(TASK DIRECTIONS): The data must be given again exactly as written, with all images omitted.

Edit tracking data
= Beginning of Section =

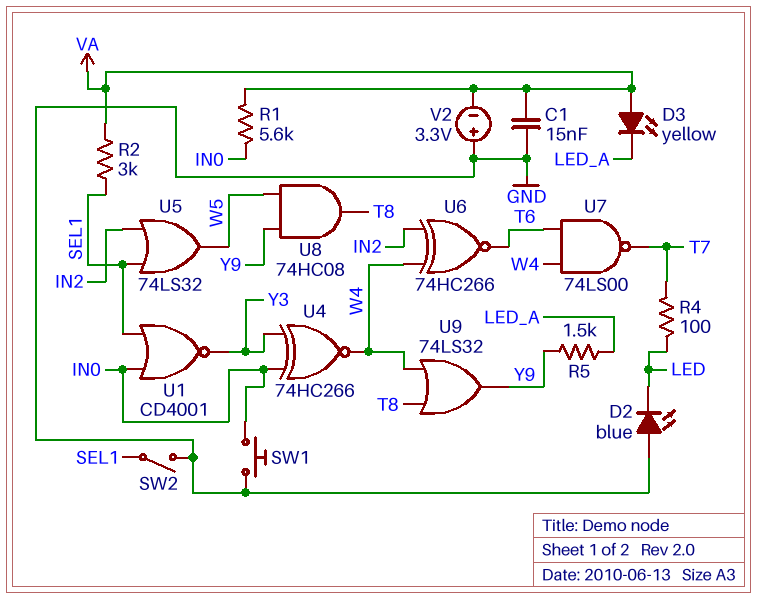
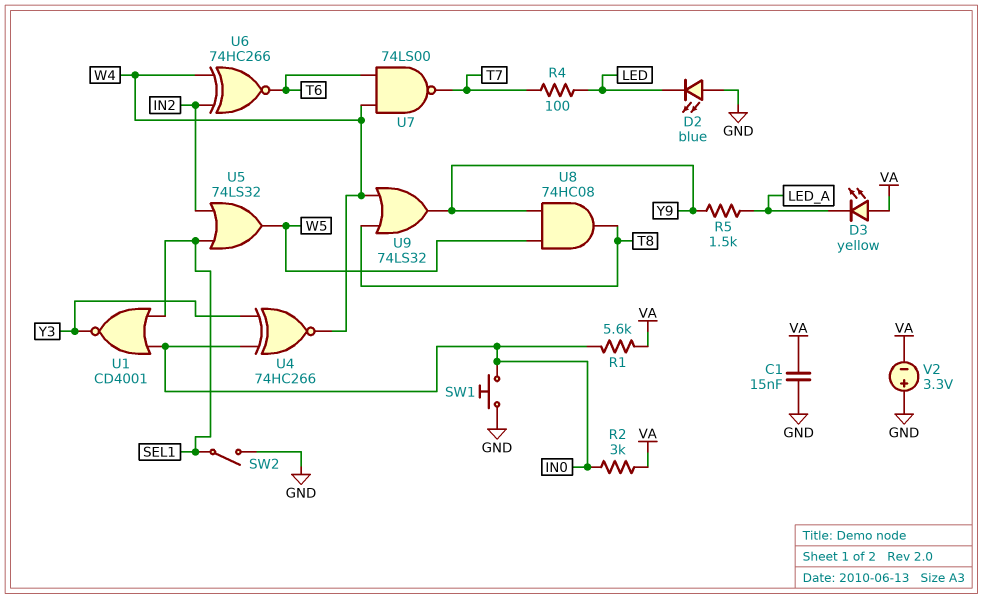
R2: 3k (SEL1, VA) -> 3k (IN0, VA)

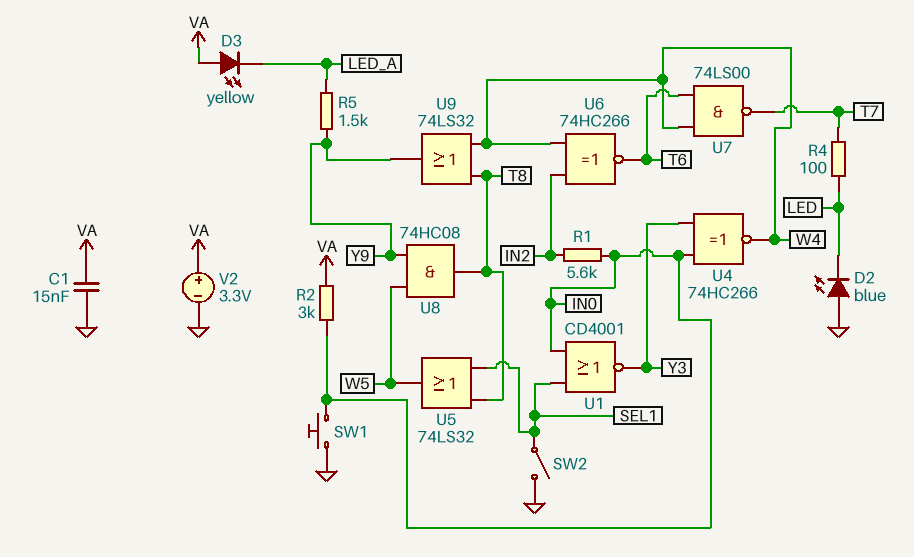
R1: 5.6k (IN0, VA) -> 5.6k (IN0, IN2)
U5: OR 74LS32 (in IN2, in SEL1, out W5) -> OR 74LS32 (in SEL1, in T8, out W5)
V2: 3.3V (plus GND, minus VA) -> 3.3V (plus VA, minus GND)

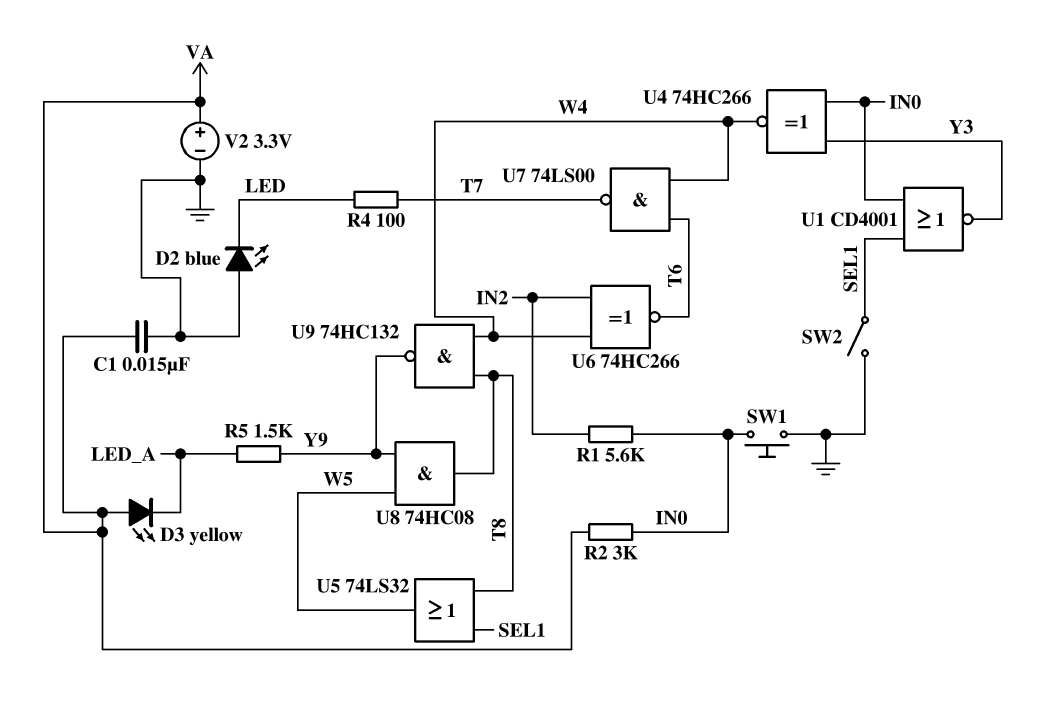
U9: OR 74LS32 (in T8, in W4, out Y9) -> NAND 74HC132 (in T8, in W4, out Y9)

= End of Section =

(RESULT OF THIS EXERCISE):
R2: 3k (SEL1, VA) -> 3k (IN0, VA)

R1: 5.6k (IN0, VA) -> 5.6k (IN0, IN2)
U5: OR 74LS32 (in IN2, in SEL1, out W5) -> OR 74LS32 (in SEL1, in T8, out W5)
V2: 3.3V (plus GND, minus VA) -> 3.3V (plus VA, minus GND)

U9: OR 74LS32 (in T8, in W4, out Y9) -> NAND 74HC132 (in T8, in W4, out Y9)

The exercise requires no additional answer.